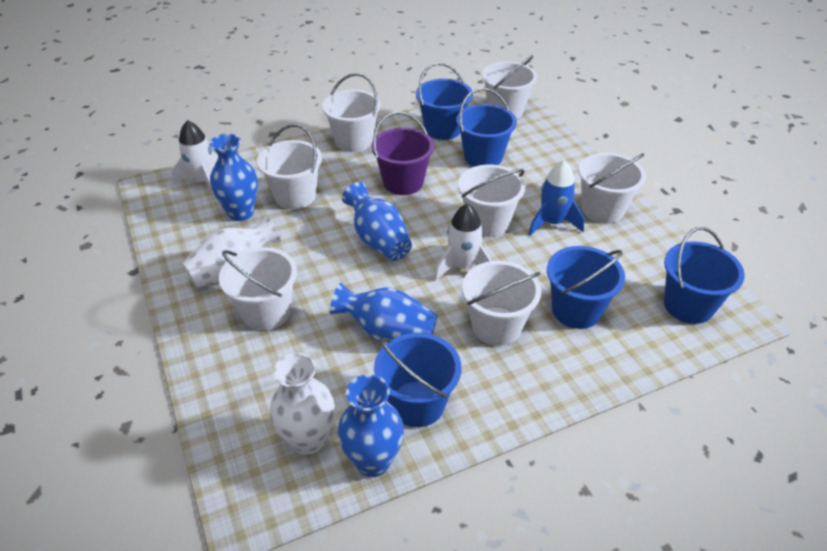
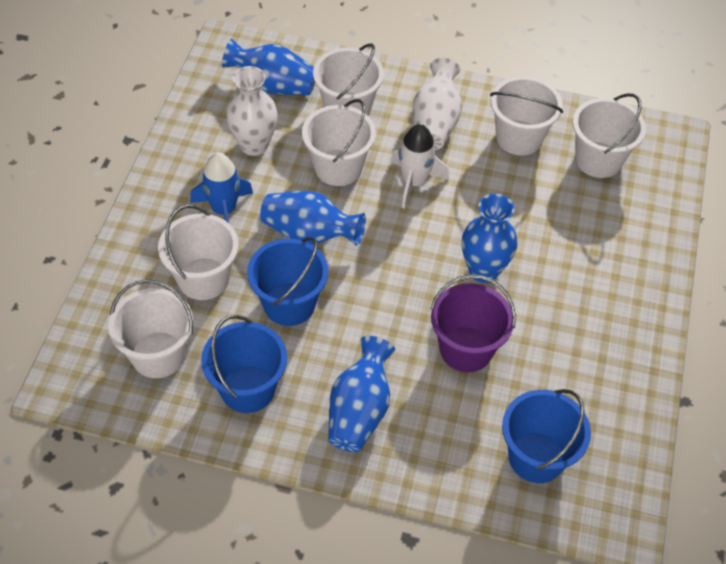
blue bucket: [374,333,462,427] [416,63,473,140] [457,88,517,167] [547,246,625,329] [664,227,745,324] = 5 -> [201,315,287,413] [247,237,328,326] [502,389,591,483] = 3
white bucket: [219,247,297,330] [257,124,322,209] [322,73,381,152] [458,165,526,237] [462,261,541,346] [482,55,537,119] [578,153,646,223] = 7 -> [108,279,193,378] [158,205,239,300] [302,99,376,186] [313,43,384,116] [490,76,563,155] [573,93,646,178] = 6
white rocket: [172,120,218,197] [434,203,492,280] = 2 -> [390,124,449,209] = 1

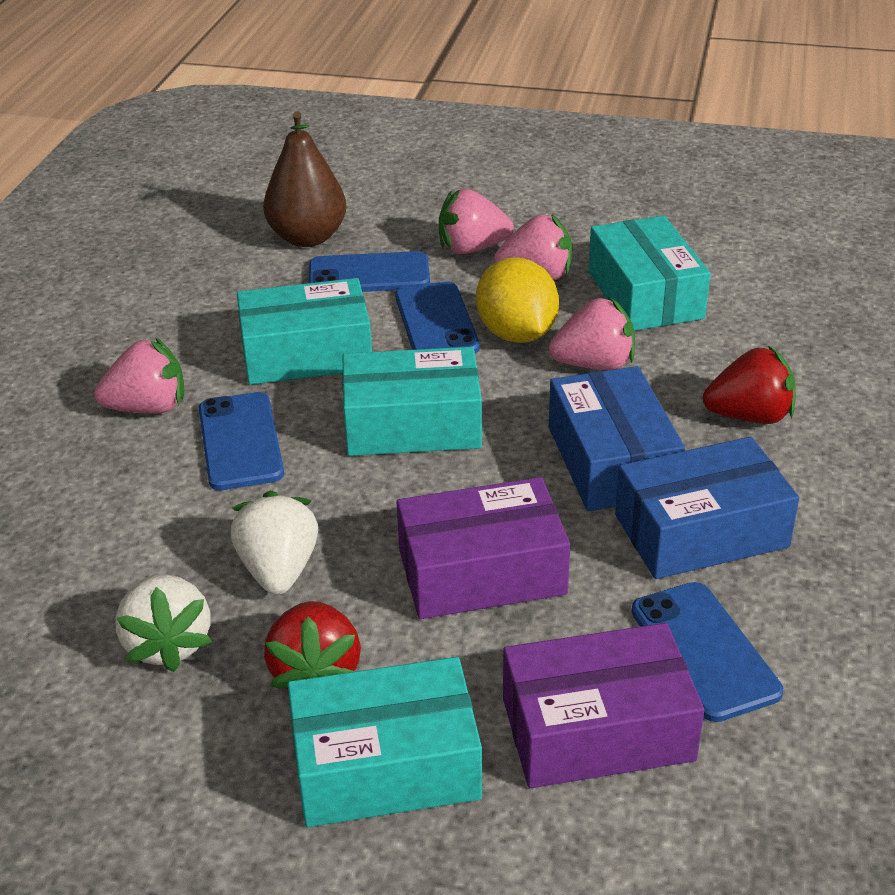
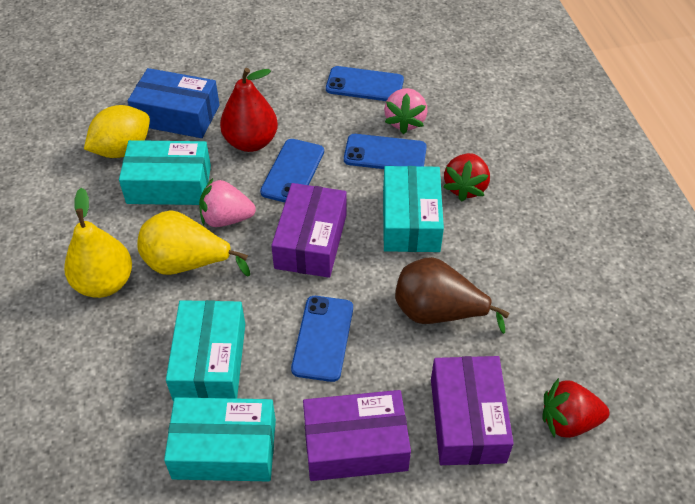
blue box: [549,366,685,511] [615,437,799,579] = 2 -> [128,68,220,138] = 1
pink strawberry: [94,337,184,414] [439,189,514,254] [494,215,572,280] [549,297,635,370] = 4 -> [199,178,256,227] [384,88,427,134] = 2
purple box: [397,477,570,619] [503,623,704,788] = 2 -> [271,183,346,278] [303,390,411,481] [431,356,514,465] = 3
red pear: none = 0 -> [220,68,278,152] = 1
white strawberry: [115,574,212,672] [231,491,318,595] = 2 -> none = 0
yellow pear: none = 0 -> [64,188,132,298] [137,210,250,277] = 2

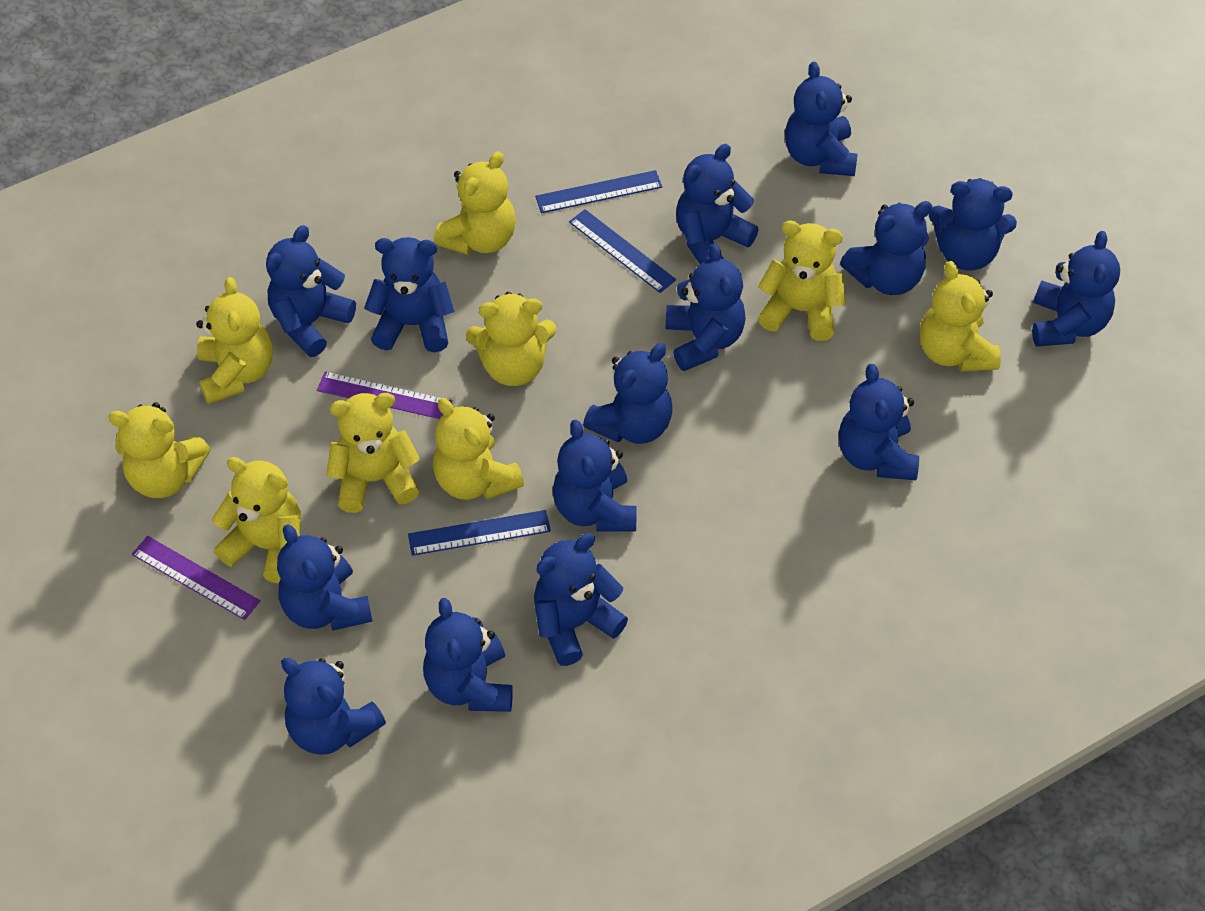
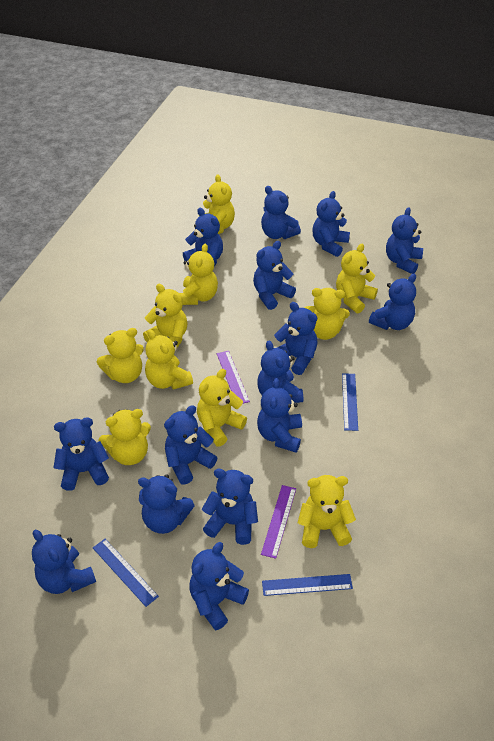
yellow teddy bear: [108,402,211,498] [196,277,273,404] [212,457,301,584] [326,393,420,513] [433,398,524,500] [434,151,516,255] [466,292,556,386] [758,220,846,341] [920,261,1001,372] = 9 -> [97,328,144,383] [98,409,151,465] [143,284,187,348] [145,329,193,390] [179,244,218,305] [197,369,247,446] [203,174,235,234] [298,475,356,548] [304,288,350,340] [336,244,378,313] = 10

> **WORK ORDER**
Give back, exactly as written, the stretch from the line with "pink strawberry: [94,337,184,414]" through the line with "yellow pear: none", and no other lines from the records above.

> **EXERCISE RESULT**
pink strawberry: [94,337,184,414] [439,189,514,254] [494,215,572,280] [549,297,635,370] = 4 -> [199,178,256,227] [384,88,427,134] = 2
purple box: [397,477,570,619] [503,623,704,788] = 2 -> [271,183,346,278] [303,390,411,481] [431,356,514,465] = 3
red pear: none = 0 -> [220,68,278,152] = 1
white strawberry: [115,574,212,672] [231,491,318,595] = 2 -> none = 0
yellow pear: none = 0 -> [64,188,132,298] [137,210,250,277] = 2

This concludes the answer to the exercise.